**** Material for the task ****

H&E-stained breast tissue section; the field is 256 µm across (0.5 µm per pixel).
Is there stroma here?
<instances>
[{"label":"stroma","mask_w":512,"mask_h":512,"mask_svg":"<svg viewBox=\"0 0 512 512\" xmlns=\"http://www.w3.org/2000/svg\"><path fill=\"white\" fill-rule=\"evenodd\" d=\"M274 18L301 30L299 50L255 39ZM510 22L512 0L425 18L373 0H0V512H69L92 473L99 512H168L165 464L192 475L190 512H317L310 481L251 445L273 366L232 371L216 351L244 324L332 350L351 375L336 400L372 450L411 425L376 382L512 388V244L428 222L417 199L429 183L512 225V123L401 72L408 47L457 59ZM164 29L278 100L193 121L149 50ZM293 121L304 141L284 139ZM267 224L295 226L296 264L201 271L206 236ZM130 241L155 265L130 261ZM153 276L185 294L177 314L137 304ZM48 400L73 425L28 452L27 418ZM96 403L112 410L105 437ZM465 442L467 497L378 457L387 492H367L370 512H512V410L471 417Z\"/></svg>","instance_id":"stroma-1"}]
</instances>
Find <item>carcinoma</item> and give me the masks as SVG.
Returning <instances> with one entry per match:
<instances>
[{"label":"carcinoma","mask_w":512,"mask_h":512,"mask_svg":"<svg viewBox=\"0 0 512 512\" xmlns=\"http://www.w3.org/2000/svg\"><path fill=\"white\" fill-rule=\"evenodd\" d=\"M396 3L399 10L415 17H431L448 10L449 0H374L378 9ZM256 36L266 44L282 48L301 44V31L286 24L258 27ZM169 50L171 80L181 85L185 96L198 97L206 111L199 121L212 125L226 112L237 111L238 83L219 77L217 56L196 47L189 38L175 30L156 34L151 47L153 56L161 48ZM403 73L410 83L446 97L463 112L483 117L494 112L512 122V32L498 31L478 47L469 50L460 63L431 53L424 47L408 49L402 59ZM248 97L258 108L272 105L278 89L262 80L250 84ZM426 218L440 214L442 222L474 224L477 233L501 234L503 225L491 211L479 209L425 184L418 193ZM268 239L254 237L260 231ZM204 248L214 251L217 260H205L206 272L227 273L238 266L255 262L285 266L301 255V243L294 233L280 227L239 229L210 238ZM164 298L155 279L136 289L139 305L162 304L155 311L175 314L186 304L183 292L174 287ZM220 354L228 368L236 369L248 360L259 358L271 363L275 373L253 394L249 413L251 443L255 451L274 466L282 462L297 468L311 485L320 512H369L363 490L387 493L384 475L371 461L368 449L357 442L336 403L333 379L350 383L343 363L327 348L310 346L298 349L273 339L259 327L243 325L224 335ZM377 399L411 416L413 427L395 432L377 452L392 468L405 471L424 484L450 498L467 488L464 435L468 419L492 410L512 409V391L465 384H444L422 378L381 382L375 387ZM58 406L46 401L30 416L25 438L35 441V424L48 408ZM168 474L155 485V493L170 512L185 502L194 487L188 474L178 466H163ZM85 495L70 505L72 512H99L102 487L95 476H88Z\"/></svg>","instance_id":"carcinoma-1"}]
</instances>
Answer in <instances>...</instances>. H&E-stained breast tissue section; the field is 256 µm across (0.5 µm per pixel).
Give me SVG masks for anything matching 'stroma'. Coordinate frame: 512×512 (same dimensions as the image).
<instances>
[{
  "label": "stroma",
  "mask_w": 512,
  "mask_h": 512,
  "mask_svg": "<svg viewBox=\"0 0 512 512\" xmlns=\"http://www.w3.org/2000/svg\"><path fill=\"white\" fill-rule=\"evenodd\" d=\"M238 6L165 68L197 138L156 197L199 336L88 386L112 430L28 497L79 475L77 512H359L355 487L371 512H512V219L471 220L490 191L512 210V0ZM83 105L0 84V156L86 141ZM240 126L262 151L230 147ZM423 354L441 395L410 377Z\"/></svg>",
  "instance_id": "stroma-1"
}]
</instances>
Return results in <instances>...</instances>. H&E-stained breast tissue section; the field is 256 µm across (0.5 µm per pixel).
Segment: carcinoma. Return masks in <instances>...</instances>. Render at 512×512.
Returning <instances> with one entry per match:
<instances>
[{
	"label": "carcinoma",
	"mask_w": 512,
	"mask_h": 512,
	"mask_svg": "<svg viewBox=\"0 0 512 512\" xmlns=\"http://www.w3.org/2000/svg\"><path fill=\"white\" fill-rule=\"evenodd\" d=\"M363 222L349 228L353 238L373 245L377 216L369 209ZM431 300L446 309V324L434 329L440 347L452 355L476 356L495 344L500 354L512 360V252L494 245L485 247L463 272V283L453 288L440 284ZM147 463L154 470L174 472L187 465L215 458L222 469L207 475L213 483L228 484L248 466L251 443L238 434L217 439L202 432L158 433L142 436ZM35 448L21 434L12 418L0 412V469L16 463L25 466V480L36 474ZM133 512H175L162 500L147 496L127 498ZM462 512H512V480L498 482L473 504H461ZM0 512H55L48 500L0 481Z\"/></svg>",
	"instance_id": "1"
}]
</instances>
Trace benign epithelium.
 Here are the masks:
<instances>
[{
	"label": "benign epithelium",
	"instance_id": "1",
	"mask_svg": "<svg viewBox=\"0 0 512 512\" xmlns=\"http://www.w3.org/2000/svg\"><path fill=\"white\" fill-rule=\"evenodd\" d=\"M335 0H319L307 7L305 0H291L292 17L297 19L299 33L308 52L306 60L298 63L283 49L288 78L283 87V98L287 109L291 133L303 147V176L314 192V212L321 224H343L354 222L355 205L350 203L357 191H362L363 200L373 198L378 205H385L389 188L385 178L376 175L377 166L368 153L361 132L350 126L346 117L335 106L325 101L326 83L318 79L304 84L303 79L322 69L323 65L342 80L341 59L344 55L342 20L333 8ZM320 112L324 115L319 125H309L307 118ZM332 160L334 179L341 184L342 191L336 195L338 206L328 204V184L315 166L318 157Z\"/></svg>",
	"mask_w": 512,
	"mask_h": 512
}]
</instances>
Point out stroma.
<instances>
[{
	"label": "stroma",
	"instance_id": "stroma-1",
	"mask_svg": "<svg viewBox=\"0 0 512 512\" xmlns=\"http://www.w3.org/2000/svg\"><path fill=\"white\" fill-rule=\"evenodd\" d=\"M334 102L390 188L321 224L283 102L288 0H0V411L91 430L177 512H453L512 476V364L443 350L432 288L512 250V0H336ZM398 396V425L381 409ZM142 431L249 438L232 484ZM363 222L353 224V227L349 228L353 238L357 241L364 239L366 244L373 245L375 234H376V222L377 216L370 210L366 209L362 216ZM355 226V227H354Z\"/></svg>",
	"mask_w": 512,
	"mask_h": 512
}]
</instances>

****

What you have to do => Say how many lines in the records hold the string "field", and say nothing else.

Right answer => 3